## Entries supplied
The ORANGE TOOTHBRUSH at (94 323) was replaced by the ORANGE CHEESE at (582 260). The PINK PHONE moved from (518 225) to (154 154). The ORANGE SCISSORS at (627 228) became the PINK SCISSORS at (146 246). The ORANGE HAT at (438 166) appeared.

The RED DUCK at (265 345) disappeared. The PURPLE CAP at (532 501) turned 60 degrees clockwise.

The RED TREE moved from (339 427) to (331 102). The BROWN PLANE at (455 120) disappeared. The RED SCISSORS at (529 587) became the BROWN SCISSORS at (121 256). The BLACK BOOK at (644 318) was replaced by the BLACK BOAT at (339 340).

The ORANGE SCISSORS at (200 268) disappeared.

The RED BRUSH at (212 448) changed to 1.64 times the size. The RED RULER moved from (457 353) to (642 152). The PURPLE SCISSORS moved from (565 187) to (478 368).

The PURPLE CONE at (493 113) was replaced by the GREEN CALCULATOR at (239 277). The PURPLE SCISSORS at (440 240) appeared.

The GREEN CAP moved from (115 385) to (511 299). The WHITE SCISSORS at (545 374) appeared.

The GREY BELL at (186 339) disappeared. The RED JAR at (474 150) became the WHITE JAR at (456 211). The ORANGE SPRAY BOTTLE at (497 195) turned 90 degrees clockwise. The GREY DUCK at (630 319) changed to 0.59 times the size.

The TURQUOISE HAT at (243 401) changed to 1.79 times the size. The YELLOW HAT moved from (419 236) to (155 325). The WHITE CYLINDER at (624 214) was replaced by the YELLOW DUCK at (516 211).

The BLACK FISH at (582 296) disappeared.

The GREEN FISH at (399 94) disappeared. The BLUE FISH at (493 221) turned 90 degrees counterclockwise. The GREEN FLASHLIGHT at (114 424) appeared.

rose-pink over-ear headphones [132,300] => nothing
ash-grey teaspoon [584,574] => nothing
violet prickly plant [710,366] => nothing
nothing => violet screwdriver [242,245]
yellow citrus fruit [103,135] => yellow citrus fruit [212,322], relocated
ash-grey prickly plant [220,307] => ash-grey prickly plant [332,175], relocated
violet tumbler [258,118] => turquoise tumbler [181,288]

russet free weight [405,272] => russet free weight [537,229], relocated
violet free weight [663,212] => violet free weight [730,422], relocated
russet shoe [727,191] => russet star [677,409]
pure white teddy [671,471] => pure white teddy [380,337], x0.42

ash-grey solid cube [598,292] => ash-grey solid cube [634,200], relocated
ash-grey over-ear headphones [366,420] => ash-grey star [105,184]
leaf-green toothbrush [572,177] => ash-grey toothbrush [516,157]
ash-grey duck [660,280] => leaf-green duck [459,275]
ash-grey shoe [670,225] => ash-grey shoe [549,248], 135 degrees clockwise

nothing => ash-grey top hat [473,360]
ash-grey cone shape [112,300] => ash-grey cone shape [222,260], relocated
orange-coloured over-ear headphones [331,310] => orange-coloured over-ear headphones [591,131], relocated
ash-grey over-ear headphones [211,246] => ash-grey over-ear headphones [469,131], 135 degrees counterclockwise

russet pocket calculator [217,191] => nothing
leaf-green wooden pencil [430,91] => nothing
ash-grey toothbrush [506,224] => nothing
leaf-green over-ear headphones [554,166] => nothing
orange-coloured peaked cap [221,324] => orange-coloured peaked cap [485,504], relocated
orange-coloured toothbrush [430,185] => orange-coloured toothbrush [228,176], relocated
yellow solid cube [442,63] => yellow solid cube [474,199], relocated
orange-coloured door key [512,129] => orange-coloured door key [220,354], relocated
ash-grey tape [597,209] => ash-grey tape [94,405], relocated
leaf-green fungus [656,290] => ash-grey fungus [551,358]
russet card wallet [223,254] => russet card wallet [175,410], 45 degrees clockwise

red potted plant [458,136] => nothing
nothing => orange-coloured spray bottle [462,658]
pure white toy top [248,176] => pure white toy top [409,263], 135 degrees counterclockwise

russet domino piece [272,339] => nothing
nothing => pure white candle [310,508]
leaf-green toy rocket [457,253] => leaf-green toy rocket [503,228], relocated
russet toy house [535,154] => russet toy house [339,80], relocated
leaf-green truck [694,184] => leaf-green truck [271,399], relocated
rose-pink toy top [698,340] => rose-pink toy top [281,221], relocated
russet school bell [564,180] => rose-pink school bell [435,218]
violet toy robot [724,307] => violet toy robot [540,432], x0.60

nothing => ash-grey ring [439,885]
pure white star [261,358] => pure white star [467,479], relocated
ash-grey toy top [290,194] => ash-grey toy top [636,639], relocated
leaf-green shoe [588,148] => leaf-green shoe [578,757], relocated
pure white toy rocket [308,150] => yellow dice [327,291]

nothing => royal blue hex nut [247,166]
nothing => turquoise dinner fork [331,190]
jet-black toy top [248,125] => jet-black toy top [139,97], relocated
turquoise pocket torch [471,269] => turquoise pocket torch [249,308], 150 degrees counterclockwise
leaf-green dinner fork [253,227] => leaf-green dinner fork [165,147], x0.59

## Instructions for the task
Each line above should appear again, reproduced exactly.

## Response to the exercise
The ORANGE TOOTHBRUSH at (94 323) was replaced by the ORANGE CHEESE at (582 260). The PINK PHONE moved from (518 225) to (154 154). The ORANGE SCISSORS at (627 228) became the PINK SCISSORS at (146 246). The ORANGE HAT at (438 166) appeared.

The RED DUCK at (265 345) disappeared. The PURPLE CAP at (532 501) turned 60 degrees clockwise.

The RED TREE moved from (339 427) to (331 102). The BROWN PLANE at (455 120) disappeared. The RED SCISSORS at (529 587) became the BROWN SCISSORS at (121 256). The BLACK BOOK at (644 318) was replaced by the BLACK BOAT at (339 340).

The ORANGE SCISSORS at (200 268) disappeared.

The RED BRUSH at (212 448) changed to 1.64 times the size. The RED RULER moved from (457 353) to (642 152). The PURPLE SCISSORS moved from (565 187) to (478 368).

The PURPLE CONE at (493 113) was replaced by the GREEN CALCULATOR at (239 277). The PURPLE SCISSORS at (440 240) appeared.

The GREEN CAP moved from (115 385) to (511 299). The WHITE SCISSORS at (545 374) appeared.

The GREY BELL at (186 339) disappeared. The RED JAR at (474 150) became the WHITE JAR at (456 211). The ORANGE SPRAY BOTTLE at (497 195) turned 90 degrees clockwise. The GREY DUCK at (630 319) changed to 0.59 times the size.

The TURQUOISE HAT at (243 401) changed to 1.79 times the size. The YELLOW HAT moved from (419 236) to (155 325). The WHITE CYLINDER at (624 214) was replaced by the YELLOW DUCK at (516 211).

The BLACK FISH at (582 296) disappeared.

The GREEN FISH at (399 94) disappeared. The BLUE FISH at (493 221) turned 90 degrees counterclockwise. The GREEN FLASHLIGHT at (114 424) appeared.

rose-pink over-ear headphones [132,300] => nothing
ash-grey teaspoon [584,574] => nothing
violet prickly plant [710,366] => nothing
nothing => violet screwdriver [242,245]
yellow citrus fruit [103,135] => yellow citrus fruit [212,322], relocated
ash-grey prickly plant [220,307] => ash-grey prickly plant [332,175], relocated
violet tumbler [258,118] => turquoise tumbler [181,288]

russet free weight [405,272] => russet free weight [537,229], relocated
violet free weight [663,212] => violet free weight [730,422], relocated
russet shoe [727,191] => russet star [677,409]
pure white teddy [671,471] => pure white teddy [380,337], x0.42

ash-grey solid cube [598,292] => ash-grey solid cube [634,200], relocated
ash-grey over-ear headphones [366,420] => ash-grey star [105,184]
leaf-green toothbrush [572,177] => ash-grey toothbrush [516,157]
ash-grey duck [660,280] => leaf-green duck [459,275]
ash-grey shoe [670,225] => ash-grey shoe [549,248], 135 degrees clockwise

nothing => ash-grey top hat [473,360]
ash-grey cone shape [112,300] => ash-grey cone shape [222,260], relocated
orange-coloured over-ear headphones [331,310] => orange-coloured over-ear headphones [591,131], relocated
ash-grey over-ear headphones [211,246] => ash-grey over-ear headphones [469,131], 135 degrees counterclockwise

russet pocket calculator [217,191] => nothing
leaf-green wooden pencil [430,91] => nothing
ash-grey toothbrush [506,224] => nothing
leaf-green over-ear headphones [554,166] => nothing
orange-coloured peaked cap [221,324] => orange-coloured peaked cap [485,504], relocated
orange-coloured toothbrush [430,185] => orange-coloured toothbrush [228,176], relocated
yellow solid cube [442,63] => yellow solid cube [474,199], relocated
orange-coloured door key [512,129] => orange-coloured door key [220,354], relocated
ash-grey tape [597,209] => ash-grey tape [94,405], relocated
leaf-green fungus [656,290] => ash-grey fungus [551,358]
russet card wallet [223,254] => russet card wallet [175,410], 45 degrees clockwise

red potted plant [458,136] => nothing
nothing => orange-coloured spray bottle [462,658]
pure white toy top [248,176] => pure white toy top [409,263], 135 degrees counterclockwise

russet domino piece [272,339] => nothing
nothing => pure white candle [310,508]
leaf-green toy rocket [457,253] => leaf-green toy rocket [503,228], relocated
russet toy house [535,154] => russet toy house [339,80], relocated
leaf-green truck [694,184] => leaf-green truck [271,399], relocated
rose-pink toy top [698,340] => rose-pink toy top [281,221], relocated
russet school bell [564,180] => rose-pink school bell [435,218]
violet toy robot [724,307] => violet toy robot [540,432], x0.60

nothing => ash-grey ring [439,885]
pure white star [261,358] => pure white star [467,479], relocated
ash-grey toy top [290,194] => ash-grey toy top [636,639], relocated
leaf-green shoe [588,148] => leaf-green shoe [578,757], relocated
pure white toy rocket [308,150] => yellow dice [327,291]

nothing => royal blue hex nut [247,166]
nothing => turquoise dinner fork [331,190]
jet-black toy top [248,125] => jet-black toy top [139,97], relocated
turquoise pocket torch [471,269] => turquoise pocket torch [249,308], 150 degrees counterclockwise
leaf-green dinner fork [253,227] => leaf-green dinner fork [165,147], x0.59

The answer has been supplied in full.